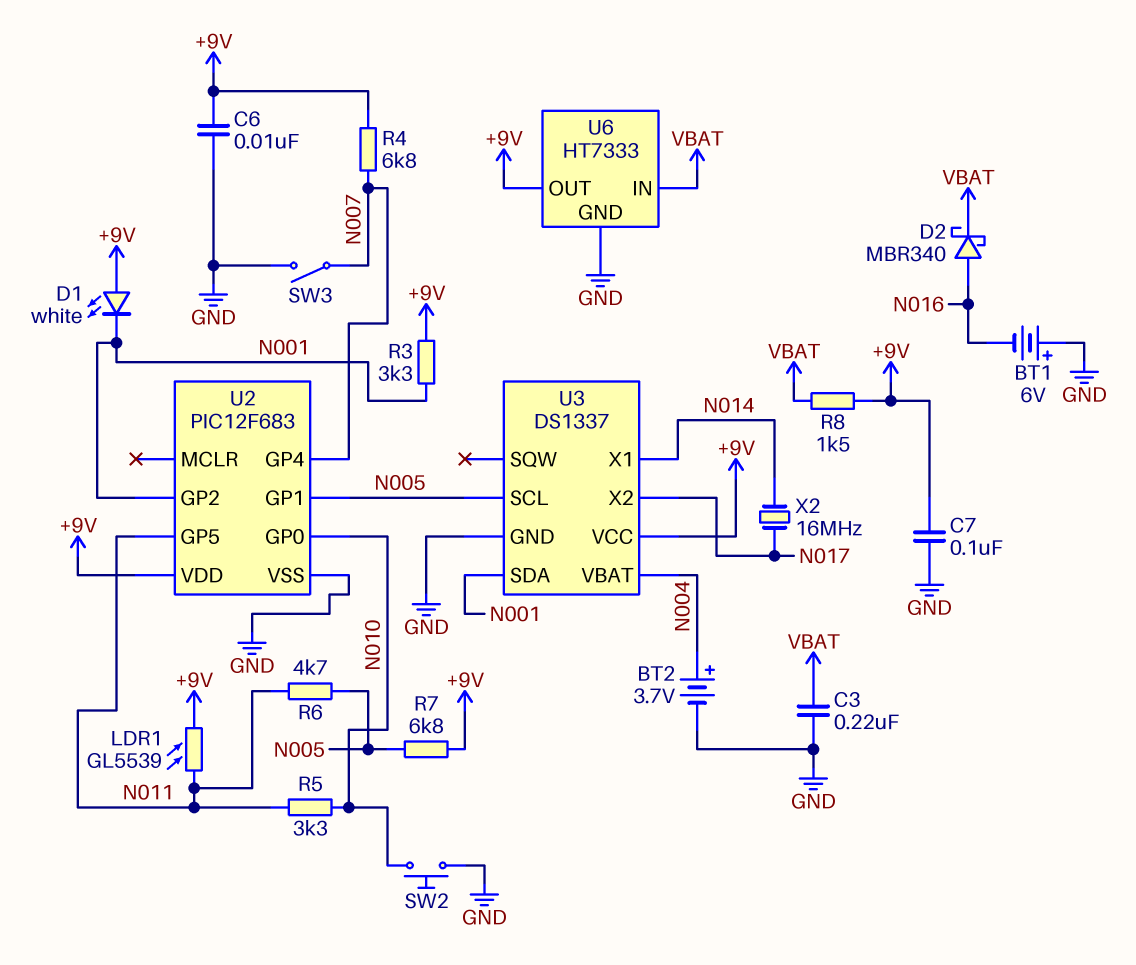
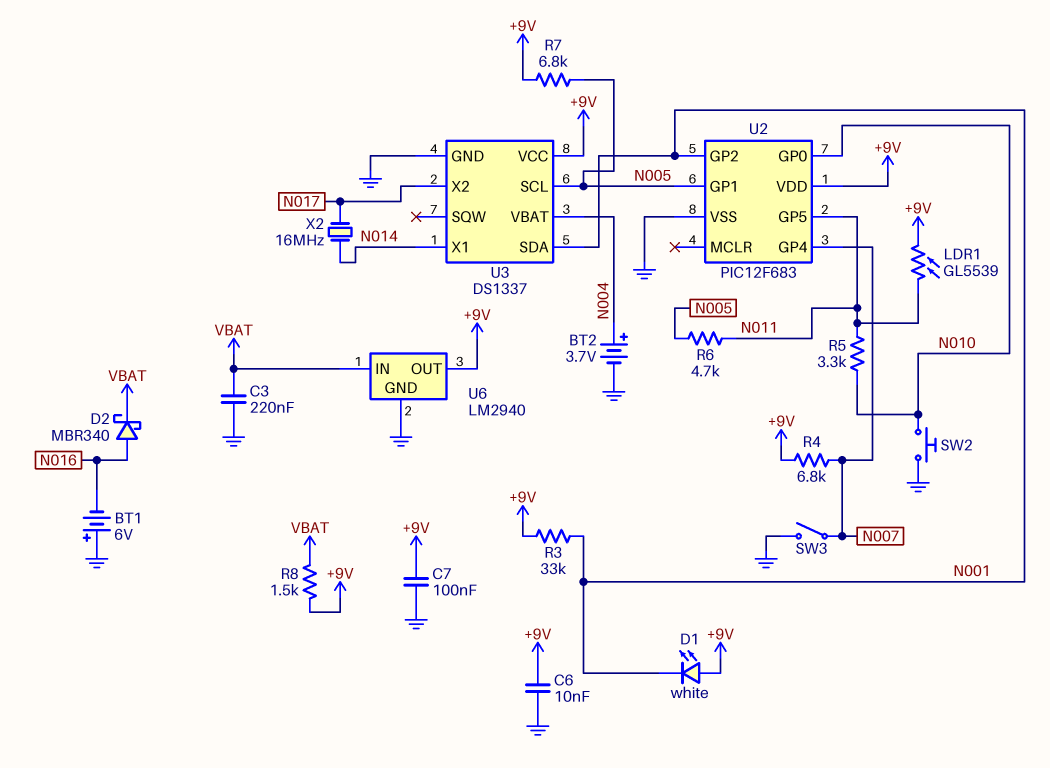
R3: 3.3k (+9V, N001) -> 33k (+9V, N001)
U6: HT7333 -> LM2940

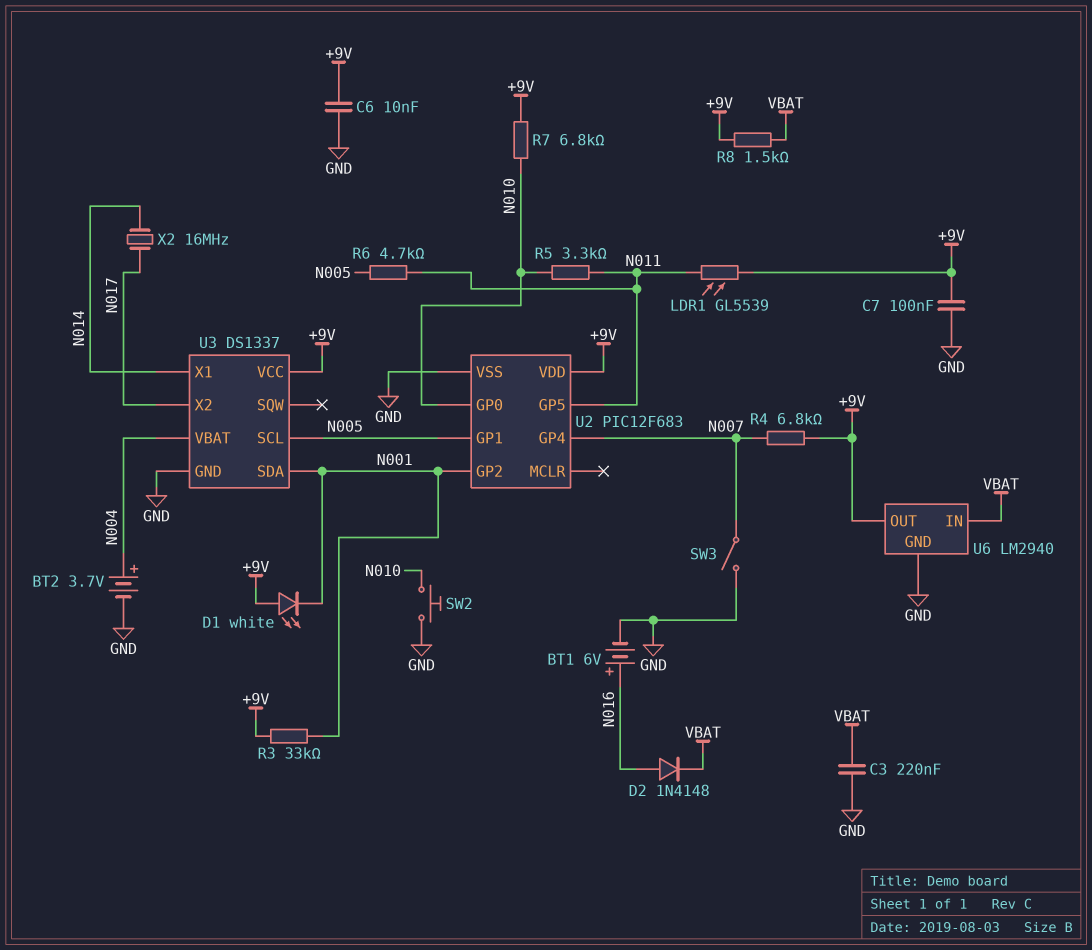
BT1: 6V (plus GND, minus N016) -> 6V (plus N016, minus GND)
D2: schottky MBR340 (A N016, K VBAT) -> diode 1N4148 (A N016, K VBAT)
R7: 6.8k (+9V, N005) -> 6.8k (+9V, N010)

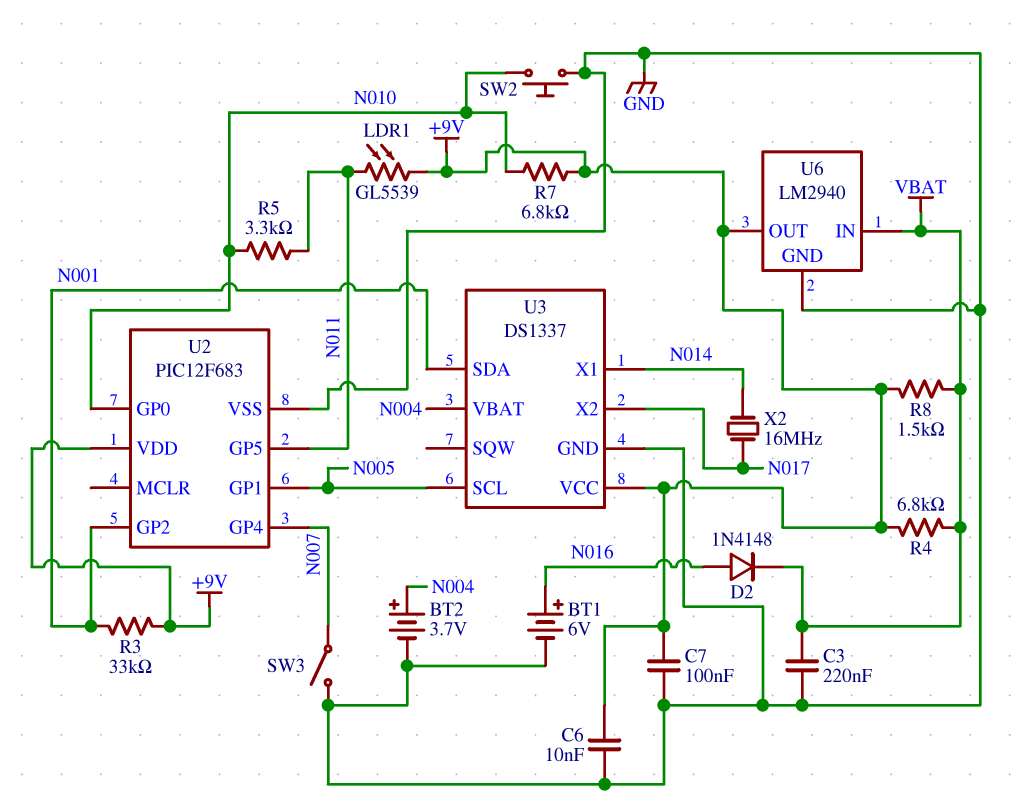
D1: LED white (A +9V, K N001) -> none
R4: 6.8k (+9V, N007) -> 6.8k (+9V, VBAT)
R6: 4.7k (N005, N011) -> none

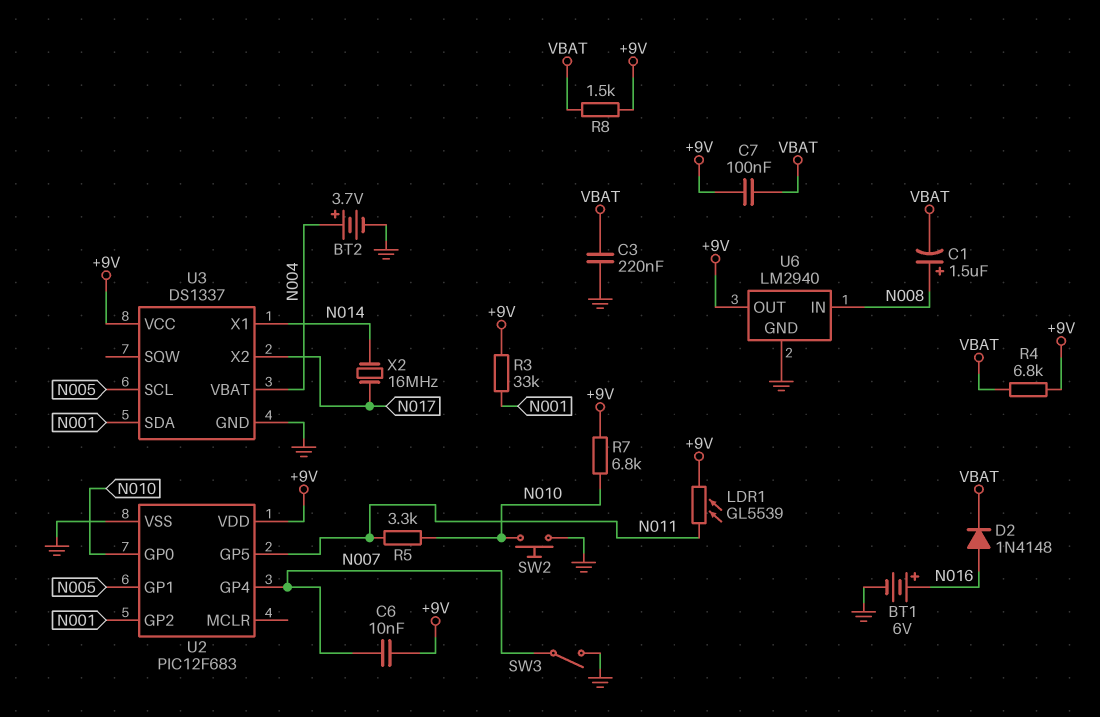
C1: none -> 1.5uF (plus N008, minus VBAT)
C6: 10nF (+9V, GND) -> 10nF (+9V, N007)
C7: 100nF (+9V, GND) -> 100nF (+9V, VBAT)
U6 pin IN: VBAT -> N008

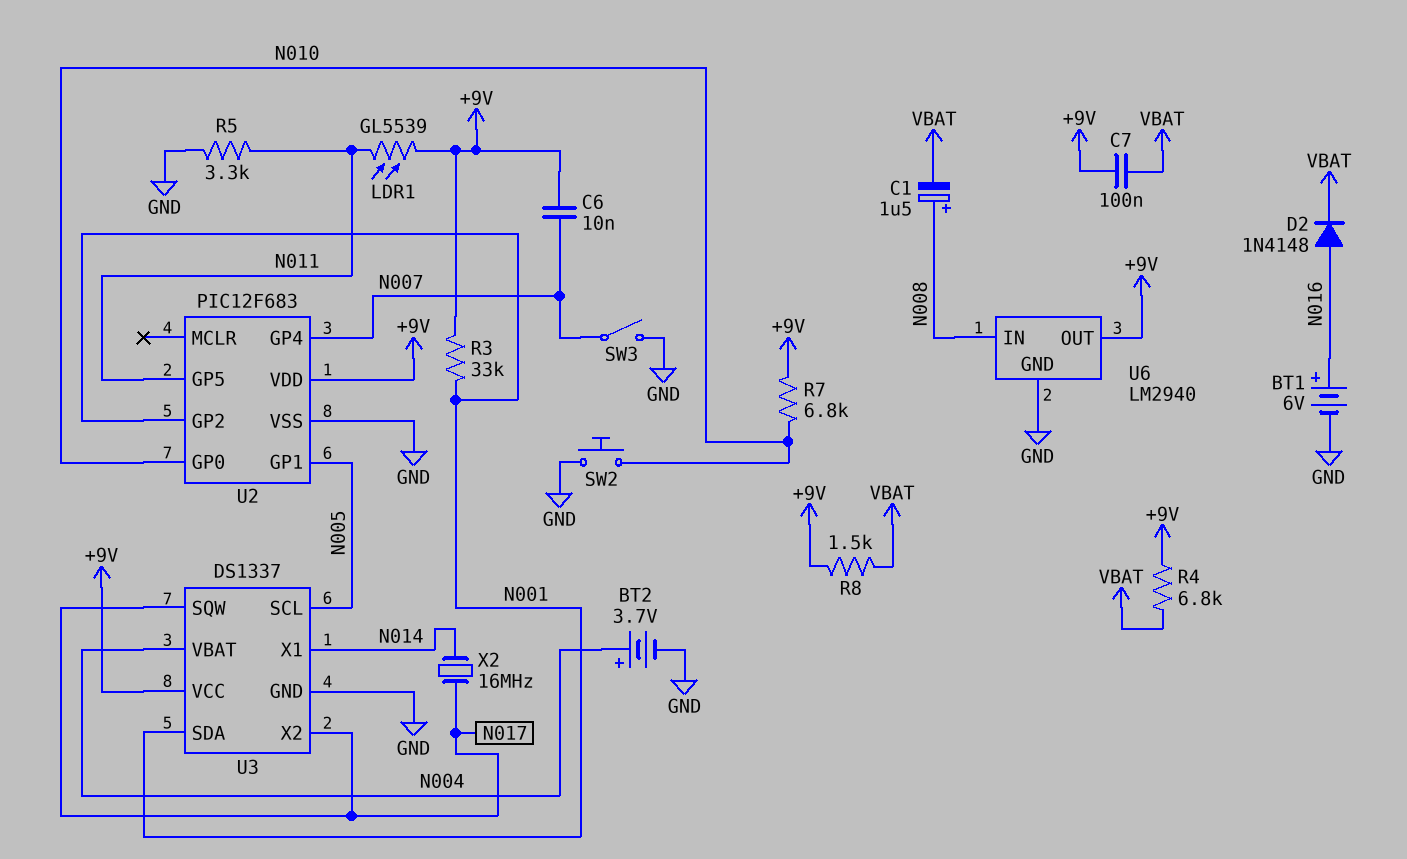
C3: 220nF (GND, VBAT) -> none
R5: 3.3k (N010, N011) -> 3.3k (GND, N011)
U3 pin SQW: none -> N017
————
→ TASK: From the first line to the last, set down the records exactly, leaving out images.

→ RESULT FOR THIS TASK:
R3: 3.3k (+9V, N001) -> 33k (+9V, N001)
U6: HT7333 -> LM2940

BT1: 6V (plus GND, minus N016) -> 6V (plus N016, minus GND)
D2: schottky MBR340 (A N016, K VBAT) -> diode 1N4148 (A N016, K VBAT)
R7: 6.8k (+9V, N005) -> 6.8k (+9V, N010)

D1: LED white (A +9V, K N001) -> none
R4: 6.8k (+9V, N007) -> 6.8k (+9V, VBAT)
R6: 4.7k (N005, N011) -> none

C1: none -> 1.5uF (plus N008, minus VBAT)
C6: 10nF (+9V, GND) -> 10nF (+9V, N007)
C7: 100nF (+9V, GND) -> 100nF (+9V, VBAT)
U6 pin IN: VBAT -> N008

C3: 220nF (GND, VBAT) -> none
R5: 3.3k (N010, N011) -> 3.3k (GND, N011)
U3 pin SQW: none -> N017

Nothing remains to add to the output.